What you have to do - Omitting any pictures, transcribe the entries below exactly.

Record extracts -
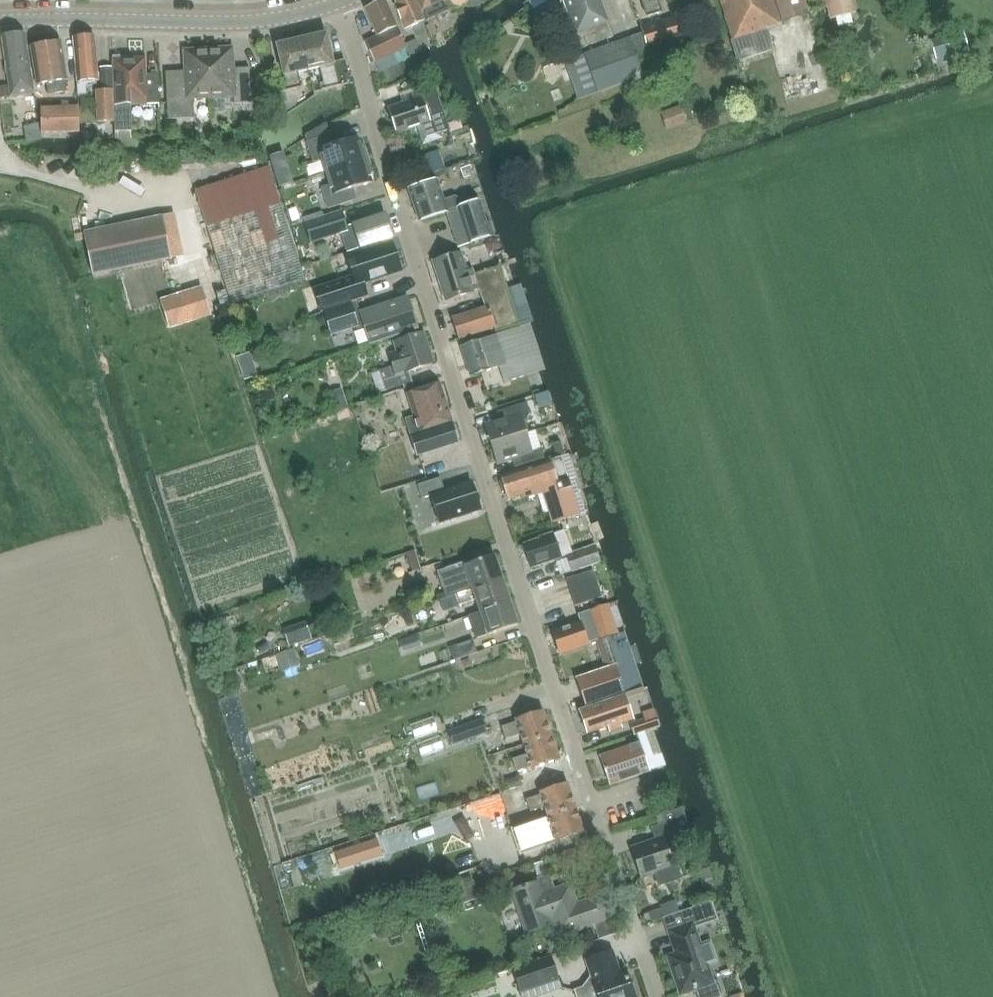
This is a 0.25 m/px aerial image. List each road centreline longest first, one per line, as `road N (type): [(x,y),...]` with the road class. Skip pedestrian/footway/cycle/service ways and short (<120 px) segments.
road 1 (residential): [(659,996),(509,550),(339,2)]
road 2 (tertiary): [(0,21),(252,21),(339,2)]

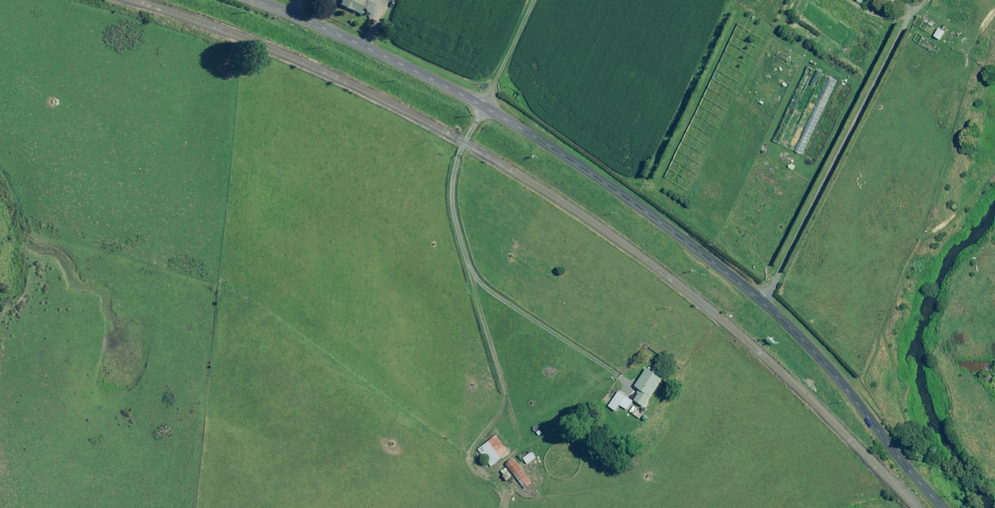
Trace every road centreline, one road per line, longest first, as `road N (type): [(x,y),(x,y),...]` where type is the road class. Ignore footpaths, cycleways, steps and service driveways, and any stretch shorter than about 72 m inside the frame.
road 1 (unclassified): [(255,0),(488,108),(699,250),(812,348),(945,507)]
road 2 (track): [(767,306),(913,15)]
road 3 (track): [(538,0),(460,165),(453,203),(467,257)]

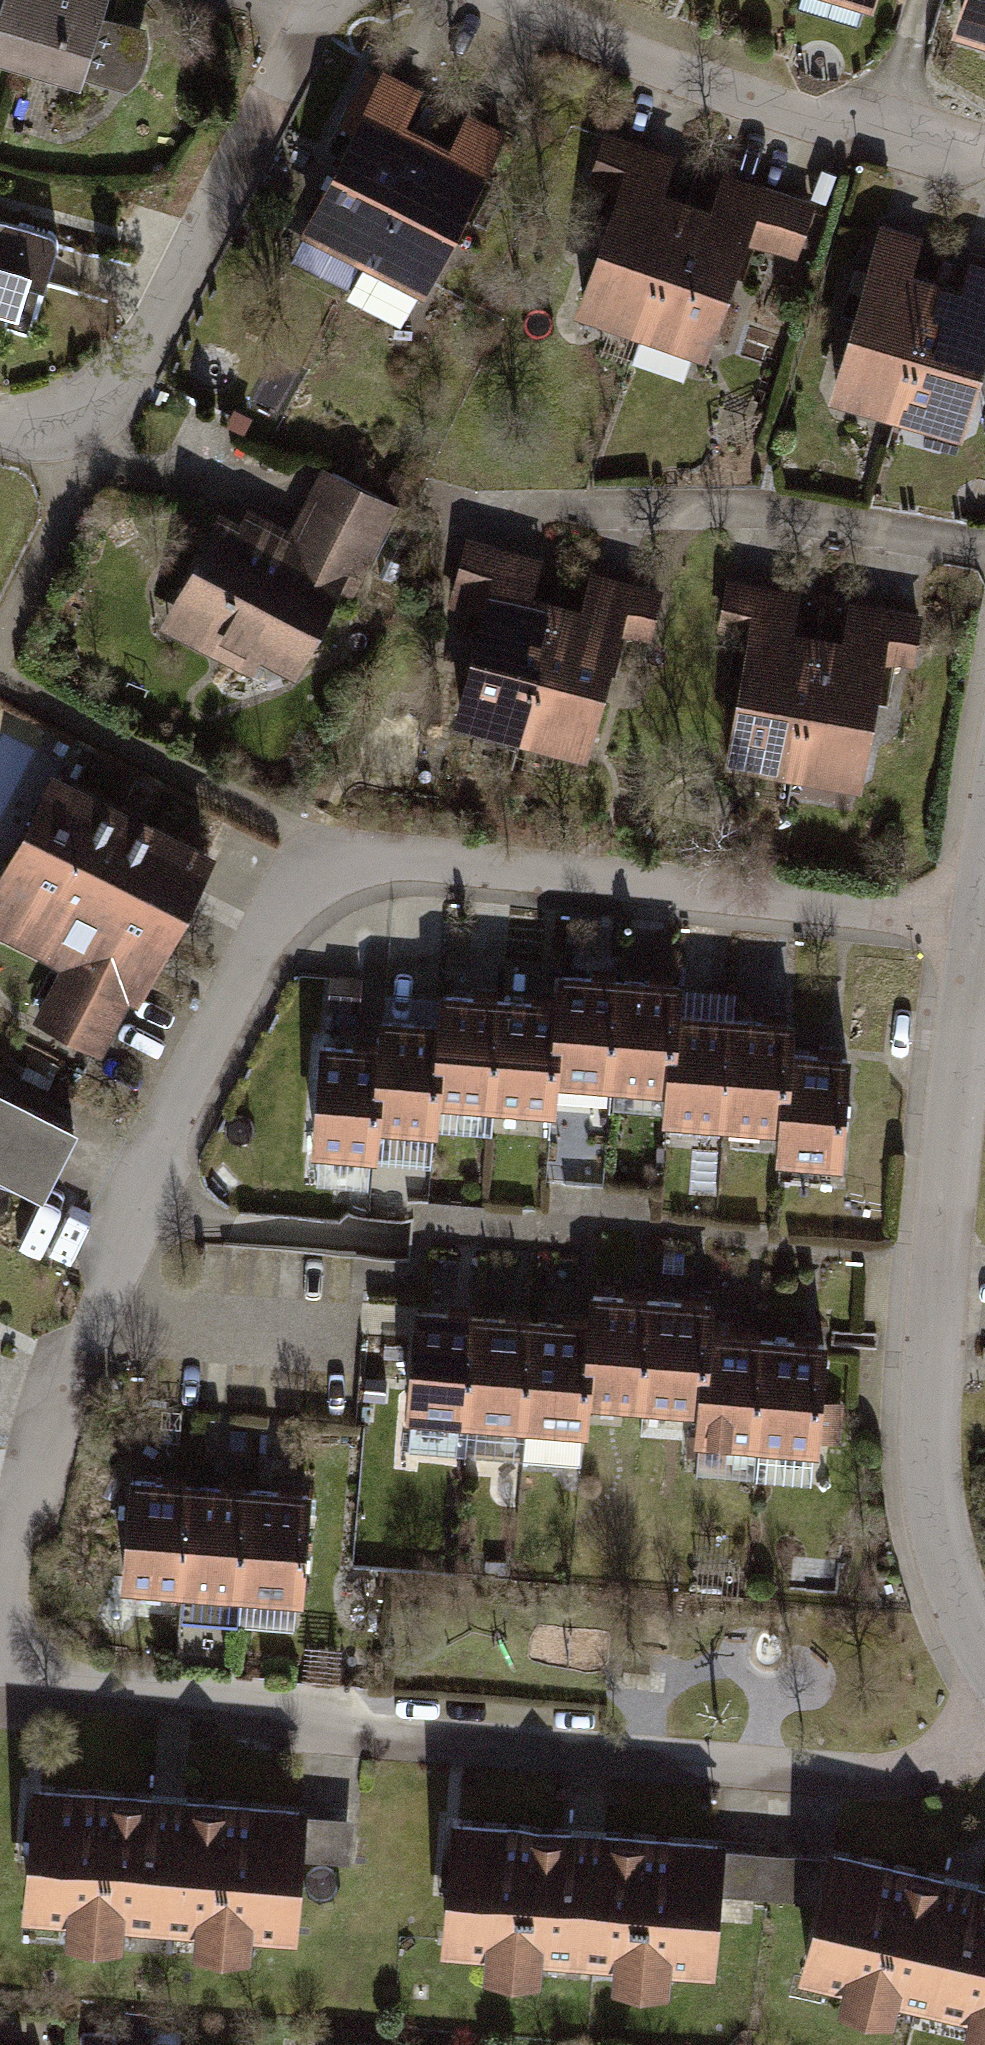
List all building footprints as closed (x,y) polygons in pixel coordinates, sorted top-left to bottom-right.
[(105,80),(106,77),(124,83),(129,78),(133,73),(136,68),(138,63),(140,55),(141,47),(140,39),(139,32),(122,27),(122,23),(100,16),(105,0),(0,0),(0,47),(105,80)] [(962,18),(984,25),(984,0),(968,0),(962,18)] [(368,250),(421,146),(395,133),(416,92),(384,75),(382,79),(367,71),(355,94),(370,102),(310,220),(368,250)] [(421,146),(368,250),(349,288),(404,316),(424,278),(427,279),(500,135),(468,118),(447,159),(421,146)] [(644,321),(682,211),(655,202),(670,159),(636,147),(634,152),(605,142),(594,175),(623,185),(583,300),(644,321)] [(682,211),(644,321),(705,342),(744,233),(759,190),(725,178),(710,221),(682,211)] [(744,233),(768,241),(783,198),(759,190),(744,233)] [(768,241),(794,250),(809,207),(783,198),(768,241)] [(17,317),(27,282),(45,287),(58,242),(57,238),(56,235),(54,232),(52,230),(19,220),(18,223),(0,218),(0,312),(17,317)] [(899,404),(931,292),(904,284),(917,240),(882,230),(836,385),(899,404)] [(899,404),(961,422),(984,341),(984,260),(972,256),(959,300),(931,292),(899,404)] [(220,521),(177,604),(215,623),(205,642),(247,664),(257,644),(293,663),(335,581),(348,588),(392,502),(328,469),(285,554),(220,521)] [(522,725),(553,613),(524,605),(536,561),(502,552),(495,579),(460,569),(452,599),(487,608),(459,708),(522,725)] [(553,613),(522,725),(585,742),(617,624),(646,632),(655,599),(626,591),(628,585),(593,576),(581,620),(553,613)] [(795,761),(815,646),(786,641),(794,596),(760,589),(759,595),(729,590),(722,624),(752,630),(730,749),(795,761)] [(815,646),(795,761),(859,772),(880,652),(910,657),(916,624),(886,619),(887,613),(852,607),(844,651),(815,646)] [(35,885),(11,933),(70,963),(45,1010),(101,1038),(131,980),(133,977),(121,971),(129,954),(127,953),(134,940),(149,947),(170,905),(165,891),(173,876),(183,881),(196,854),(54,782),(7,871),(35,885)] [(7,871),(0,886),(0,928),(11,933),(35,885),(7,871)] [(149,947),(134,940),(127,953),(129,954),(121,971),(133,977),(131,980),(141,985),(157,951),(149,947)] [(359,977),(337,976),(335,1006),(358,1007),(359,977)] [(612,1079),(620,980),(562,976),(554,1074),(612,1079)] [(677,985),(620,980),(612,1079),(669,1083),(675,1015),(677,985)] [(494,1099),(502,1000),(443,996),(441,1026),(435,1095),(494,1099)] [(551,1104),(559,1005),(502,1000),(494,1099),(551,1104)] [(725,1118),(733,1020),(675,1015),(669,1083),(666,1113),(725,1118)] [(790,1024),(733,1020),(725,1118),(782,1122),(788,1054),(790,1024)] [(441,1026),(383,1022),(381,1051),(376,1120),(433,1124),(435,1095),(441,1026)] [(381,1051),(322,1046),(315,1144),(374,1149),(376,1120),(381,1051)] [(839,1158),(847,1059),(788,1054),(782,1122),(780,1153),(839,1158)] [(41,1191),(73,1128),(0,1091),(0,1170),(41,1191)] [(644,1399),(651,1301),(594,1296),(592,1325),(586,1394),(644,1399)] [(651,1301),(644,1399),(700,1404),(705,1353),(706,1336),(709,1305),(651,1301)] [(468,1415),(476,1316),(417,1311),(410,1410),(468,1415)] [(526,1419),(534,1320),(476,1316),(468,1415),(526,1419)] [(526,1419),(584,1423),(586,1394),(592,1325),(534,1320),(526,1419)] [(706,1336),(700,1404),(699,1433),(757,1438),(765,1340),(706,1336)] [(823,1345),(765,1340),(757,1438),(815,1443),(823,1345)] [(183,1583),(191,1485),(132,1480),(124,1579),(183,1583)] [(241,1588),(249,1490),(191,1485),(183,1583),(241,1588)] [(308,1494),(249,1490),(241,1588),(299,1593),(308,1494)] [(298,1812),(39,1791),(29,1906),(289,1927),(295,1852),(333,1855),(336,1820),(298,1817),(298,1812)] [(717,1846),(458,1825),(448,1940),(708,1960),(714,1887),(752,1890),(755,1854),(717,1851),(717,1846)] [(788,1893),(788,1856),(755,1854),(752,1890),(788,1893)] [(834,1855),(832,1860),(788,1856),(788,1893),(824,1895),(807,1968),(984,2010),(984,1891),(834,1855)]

Answer below -
This is a 0.25 m/px aerial image. List each road centreline longest first, one per line, as `road N (type): [(x,y),...]` with the road class. Skip pedestrian/footway/cycle/service ways and short (<120 px) segments.
road 1 (residential): [(659,996),(509,550),(339,2)]
road 2 (tertiary): [(0,21),(252,21),(339,2)]

Trace every road centreline, one road per line, longest first, as `road N (type): [(x,y),(x,y),...]` where type is the road class. Ignore footpaths, cycleways, steps and service driveways, and any stretch shorter than about 72 m inside the frame.
road 1 (unclassified): [(255,0),(488,108),(699,250),(812,348),(945,507)]
road 2 (track): [(767,306),(913,15)]
road 3 (track): [(538,0),(460,165),(453,203),(467,257)]

List all building footprints as closed (x,y) polygons in pixel coordinates, sorted top-left to bottom-right.
[(105,80),(106,77),(124,83),(129,78),(133,73),(136,68),(138,63),(140,55),(141,47),(140,39),(139,32),(122,27),(122,23),(100,16),(105,0),(0,0),(0,47),(105,80)] [(962,18),(984,25),(984,0),(968,0),(962,18)] [(368,250),(421,146),(395,133),(416,92),(384,75),(382,79),(367,71),(355,94),(370,102),(310,220),(368,250)] [(421,146),(368,250),(349,288),(404,316),(424,278),(427,279),(500,135),(468,118),(447,159),(421,146)] [(644,321),(682,211),(655,202),(670,159),(636,147),(634,152),(605,142),(594,175),(623,185),(583,300),(644,321)] [(682,211),(644,321),(705,342),(744,233),(759,190),(725,178),(710,221),(682,211)] [(744,233),(768,241),(783,198),(759,190),(744,233)] [(768,241),(794,250),(809,207),(783,198),(768,241)] [(17,317),(27,282),(45,287),(58,242),(57,238),(56,235),(54,232),(52,230),(19,220),(18,223),(0,218),(0,312),(17,317)] [(899,404),(931,292),(904,284),(917,240),(882,230),(836,385),(899,404)] [(899,404),(961,422),(984,341),(984,260),(972,256),(959,300),(931,292),(899,404)] [(220,521),(177,604),(215,623),(205,642),(247,664),(257,644),(293,663),(335,581),(348,588),(392,502),(328,469),(285,554),(220,521)] [(522,725),(553,613),(524,605),(536,561),(502,552),(495,579),(460,569),(452,599),(487,608),(459,708),(522,725)] [(553,613),(522,725),(585,742),(617,624),(646,632),(655,599),(626,591),(628,585),(593,576),(581,620),(553,613)] [(795,761),(815,646),(786,641),(794,596),(760,589),(759,595),(729,590),(722,624),(752,630),(730,749),(795,761)] [(815,646),(795,761),(859,772),(880,652),(910,657),(916,624),(886,619),(887,613),(852,607),(844,651),(815,646)] [(35,885),(11,933),(70,963),(45,1010),(101,1038),(131,980),(133,977),(121,971),(129,954),(127,953),(134,940),(149,947),(170,905),(165,891),(173,876),(183,881),(196,854),(54,782),(7,871),(35,885)] [(7,871),(0,886),(0,928),(11,933),(35,885),(7,871)] [(149,947),(134,940),(127,953),(129,954),(121,971),(133,977),(131,980),(141,985),(157,951),(149,947)] [(359,977),(337,976),(335,1006),(358,1007),(359,977)] [(612,1079),(620,980),(562,976),(554,1074),(612,1079)] [(677,985),(620,980),(612,1079),(669,1083),(675,1015),(677,985)] [(494,1099),(502,1000),(443,996),(441,1026),(435,1095),(494,1099)] [(551,1104),(559,1005),(502,1000),(494,1099),(551,1104)] [(725,1118),(733,1020),(675,1015),(669,1083),(666,1113),(725,1118)] [(790,1024),(733,1020),(725,1118),(782,1122),(788,1054),(790,1024)] [(441,1026),(383,1022),(381,1051),(376,1120),(433,1124),(435,1095),(441,1026)] [(381,1051),(322,1046),(315,1144),(374,1149),(376,1120),(381,1051)] [(839,1158),(847,1059),(788,1054),(782,1122),(780,1153),(839,1158)] [(41,1191),(73,1128),(0,1091),(0,1170),(41,1191)] [(644,1399),(651,1301),(594,1296),(592,1325),(586,1394),(644,1399)] [(651,1301),(644,1399),(700,1404),(705,1353),(706,1336),(709,1305),(651,1301)] [(468,1415),(476,1316),(417,1311),(410,1410),(468,1415)] [(526,1419),(534,1320),(476,1316),(468,1415),(526,1419)] [(526,1419),(584,1423),(586,1394),(592,1325),(534,1320),(526,1419)] [(706,1336),(700,1404),(699,1433),(757,1438),(765,1340),(706,1336)] [(823,1345),(765,1340),(757,1438),(815,1443),(823,1345)] [(183,1583),(191,1485),(132,1480),(124,1579),(183,1583)] [(241,1588),(249,1490),(191,1485),(183,1583),(241,1588)] [(308,1494),(249,1490),(241,1588),(299,1593),(308,1494)] [(298,1812),(39,1791),(29,1906),(289,1927),(295,1852),(333,1855),(336,1820),(298,1817),(298,1812)] [(717,1846),(458,1825),(448,1940),(708,1960),(714,1887),(752,1890),(755,1854),(717,1851),(717,1846)] [(788,1893),(788,1856),(755,1854),(752,1890),(788,1893)] [(834,1855),(832,1860),(788,1856),(788,1893),(824,1895),(807,1968),(984,2010),(984,1891),(834,1855)]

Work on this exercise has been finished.